[Before-and-after scene images]
---+---

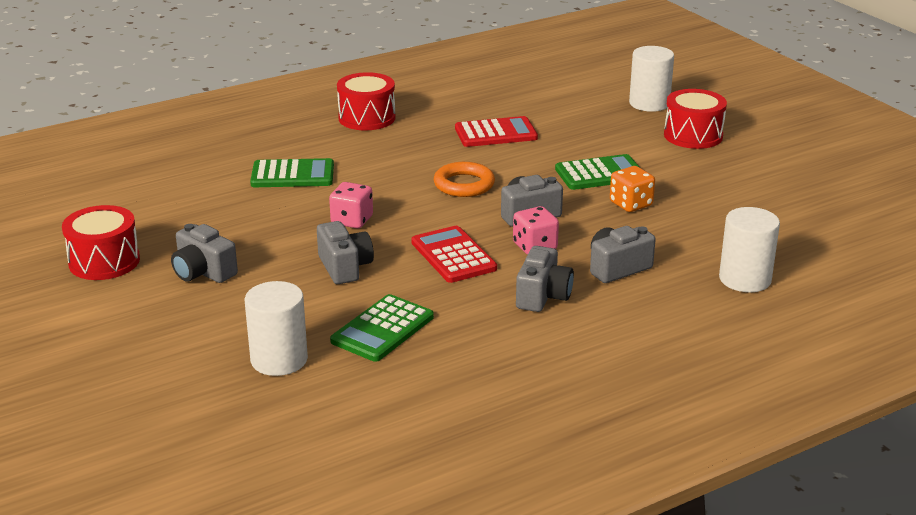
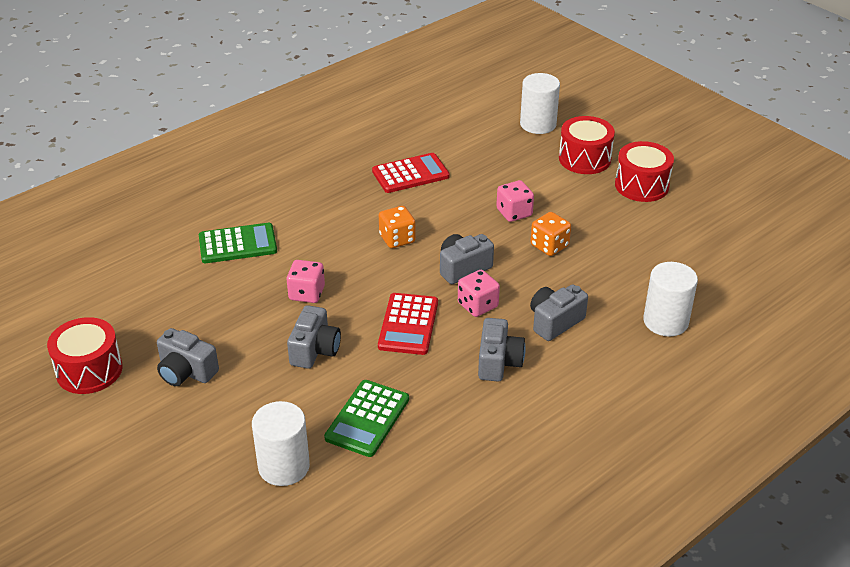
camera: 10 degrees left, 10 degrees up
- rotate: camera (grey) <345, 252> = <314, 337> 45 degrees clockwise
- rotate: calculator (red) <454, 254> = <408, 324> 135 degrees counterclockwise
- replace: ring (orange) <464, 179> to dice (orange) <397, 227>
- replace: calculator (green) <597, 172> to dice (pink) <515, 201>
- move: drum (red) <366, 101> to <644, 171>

---+---

ASSIGNMENT: This exercise calls for the lines from the one holding "- replace: calculator" through the end of the entries, transcribed exactly and with nothing more.

WORKED SOLUTION:
- replace: calculator (green) <597, 172> to dice (pink) <515, 201>
- move: drum (red) <366, 101> to <644, 171>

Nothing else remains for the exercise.